┌──
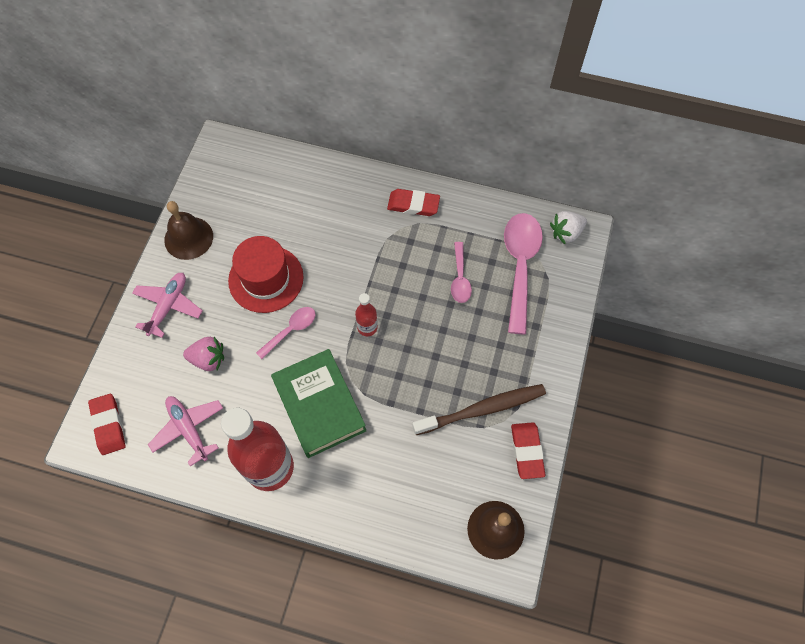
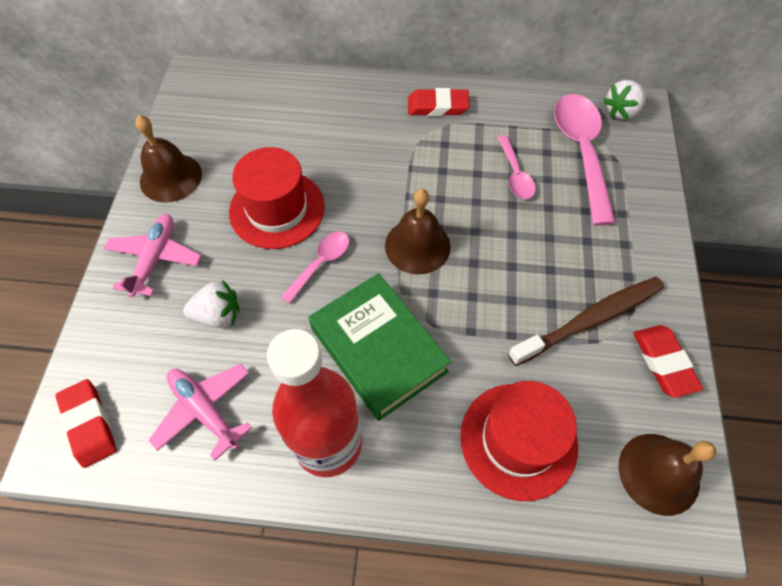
camera: 10 degrees left, 5 degrees down
(208, 359) = (218, 315): pink strawberry -> white strawberry
(367, 327) = (417, 246): red bottle -> brown bell
(403, 489) = (518, 440): none -> red hat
└──
Task instructions:
Copy each line above precisely, dropping the pictures.

Reply to the exercise:
camera: 10 degrees left, 5 degrees down
(208, 359) = (218, 315): pink strawberry -> white strawberry
(367, 327) = (417, 246): red bottle -> brown bell
(403, 489) = (518, 440): none -> red hat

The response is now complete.